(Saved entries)
────────────────────

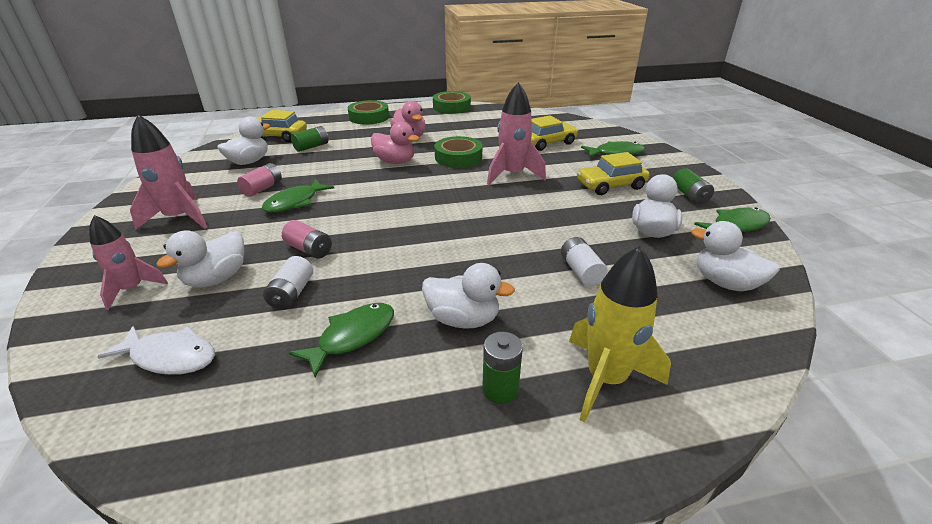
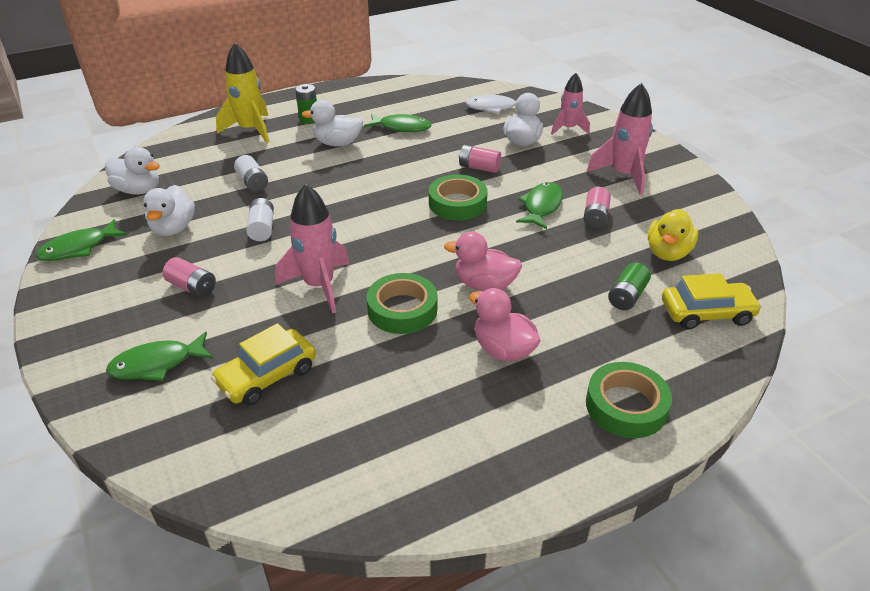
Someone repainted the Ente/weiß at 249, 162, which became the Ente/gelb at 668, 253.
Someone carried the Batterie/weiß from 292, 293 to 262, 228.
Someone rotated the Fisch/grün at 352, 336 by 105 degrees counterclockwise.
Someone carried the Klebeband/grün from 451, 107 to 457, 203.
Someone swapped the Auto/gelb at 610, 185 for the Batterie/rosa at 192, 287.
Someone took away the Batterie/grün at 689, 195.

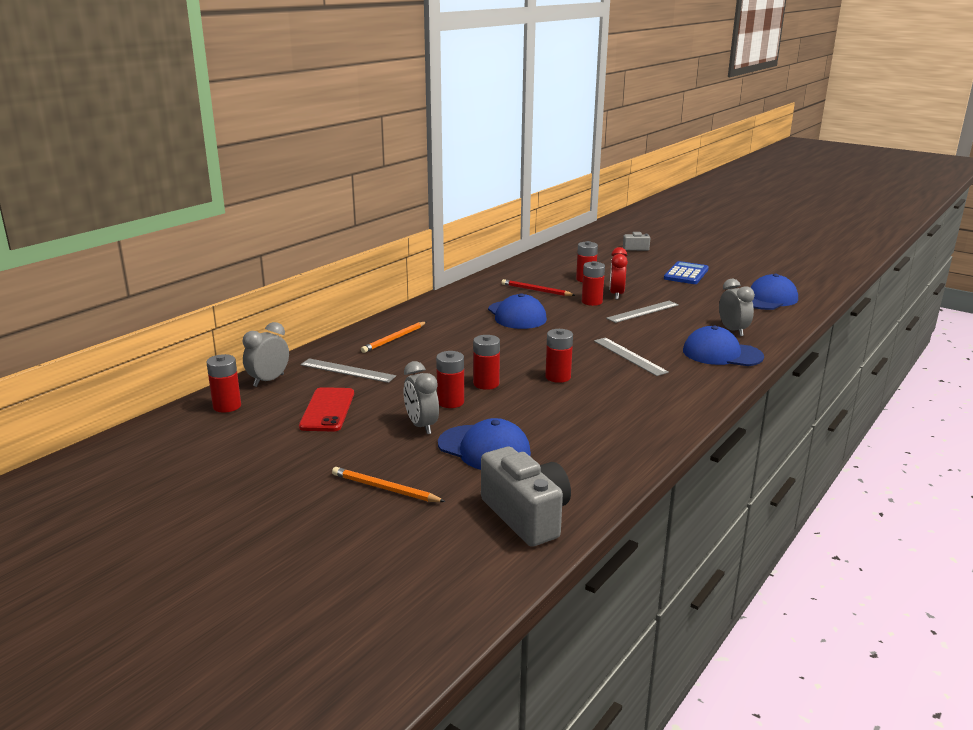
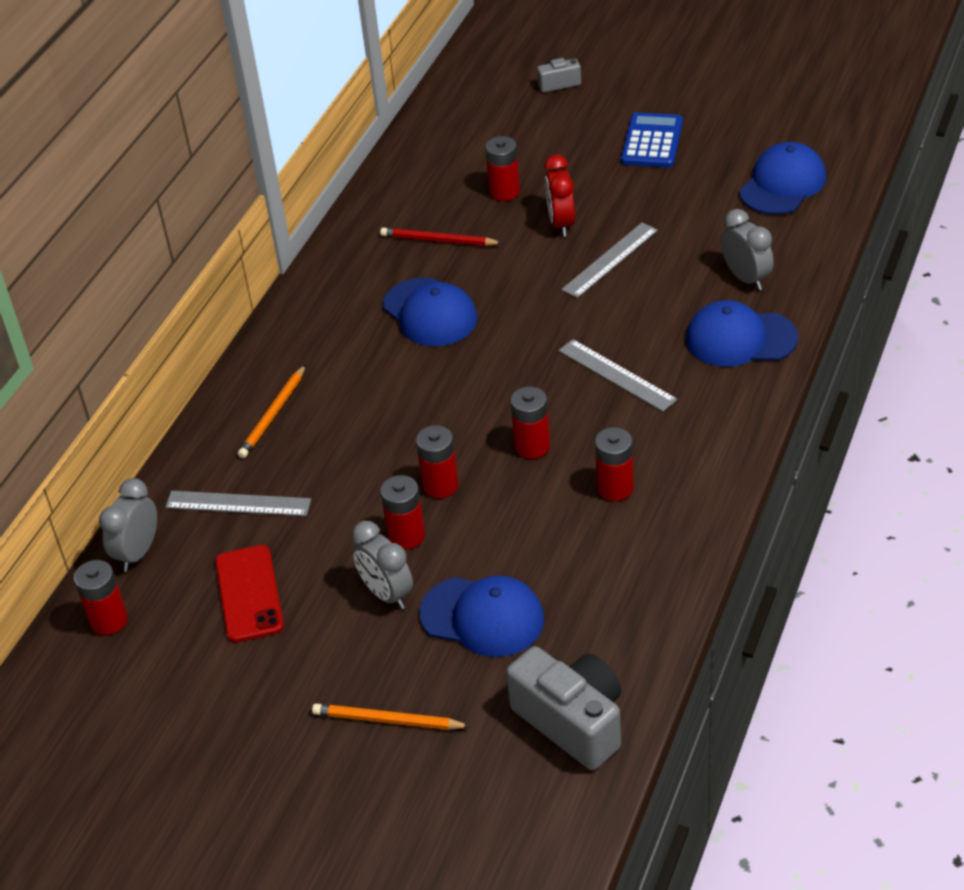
Someone carried the Batterie/rot from 592, 302 to 615, 488.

────────────────────

WHAT YOU NEED TO DO ->
A word-for-word repeat of the lines from the line with "Someone carried the Batterie/weiß" to the last line of the data, both ends included and pictures left out, is all that should appear.

ANSWER TO THE PROBLEM ->
Someone carried the Batterie/weiß from 292, 293 to 262, 228.
Someone rotated the Fisch/grün at 352, 336 by 105 degrees counterclockwise.
Someone carried the Klebeband/grün from 451, 107 to 457, 203.
Someone swapped the Auto/gelb at 610, 185 for the Batterie/rosa at 192, 287.
Someone took away the Batterie/grün at 689, 195.

Someone carried the Batterie/rot from 592, 302 to 615, 488.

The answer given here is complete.